**WHAT NEEDS TO BE DONE:** All that should appear is the line containing "move,hantel [brązowy],161 92" and the lines after it in the records below, each reproduced exactly.

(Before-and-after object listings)
= Beginning of Section =
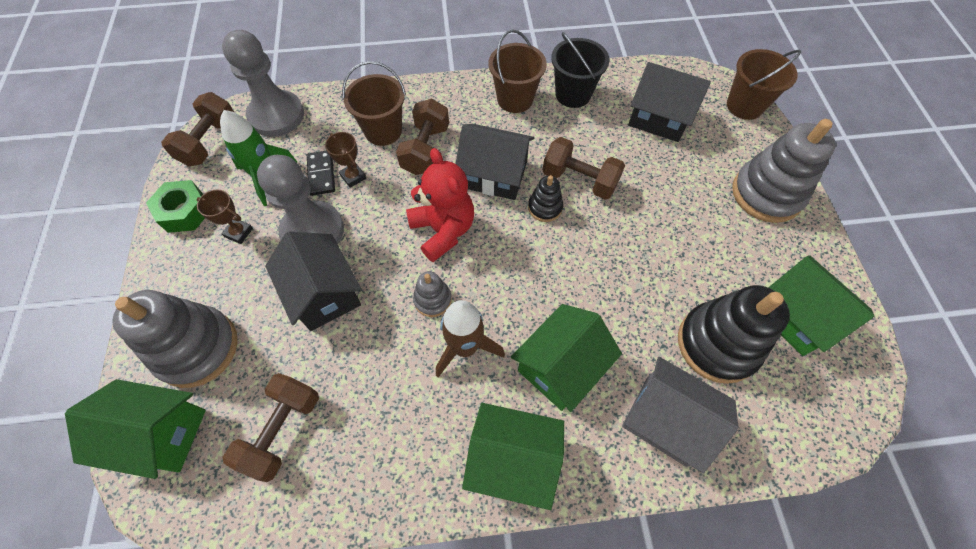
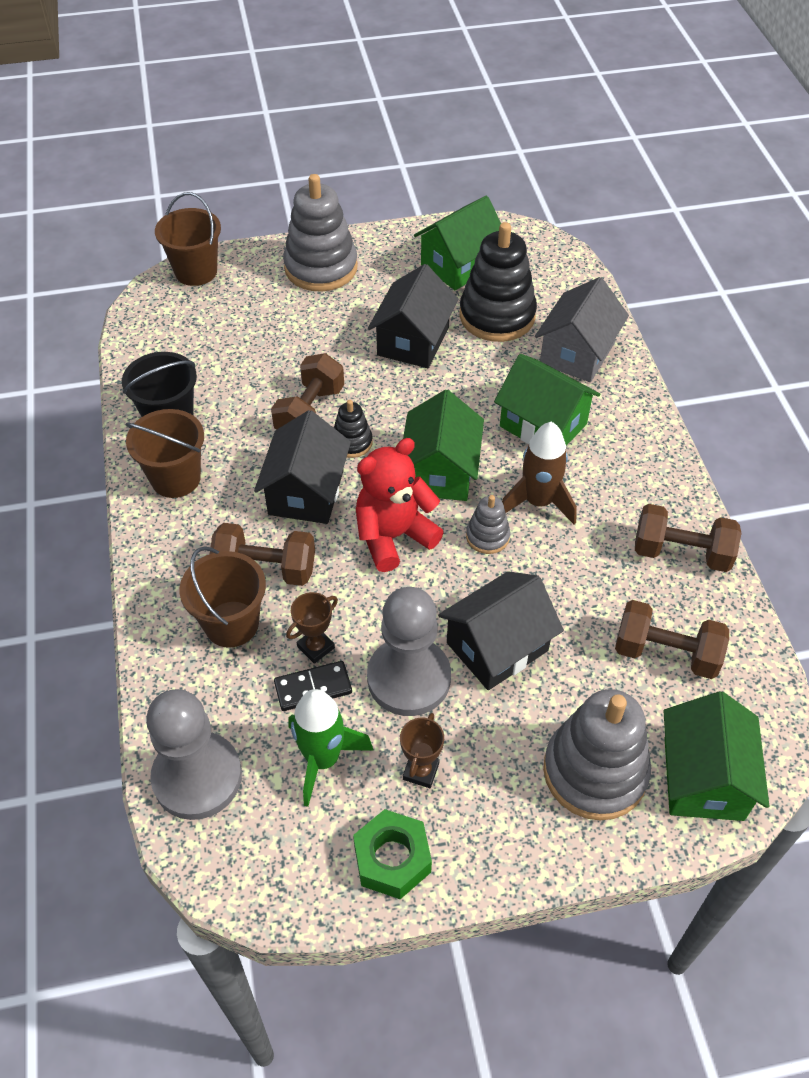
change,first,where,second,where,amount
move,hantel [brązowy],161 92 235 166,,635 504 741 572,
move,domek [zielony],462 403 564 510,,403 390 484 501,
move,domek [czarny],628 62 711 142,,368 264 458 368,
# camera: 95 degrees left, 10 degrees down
= End of Section =
**SOLUTION:**
move,hantel [brązowy],161 92 235 166,,635 504 741 572,
move,domek [zielony],462 403 564 510,,403 390 484 501,
move,domek [czarny],628 62 711 142,,368 264 458 368,
# camera: 95 degrees left, 10 degrees down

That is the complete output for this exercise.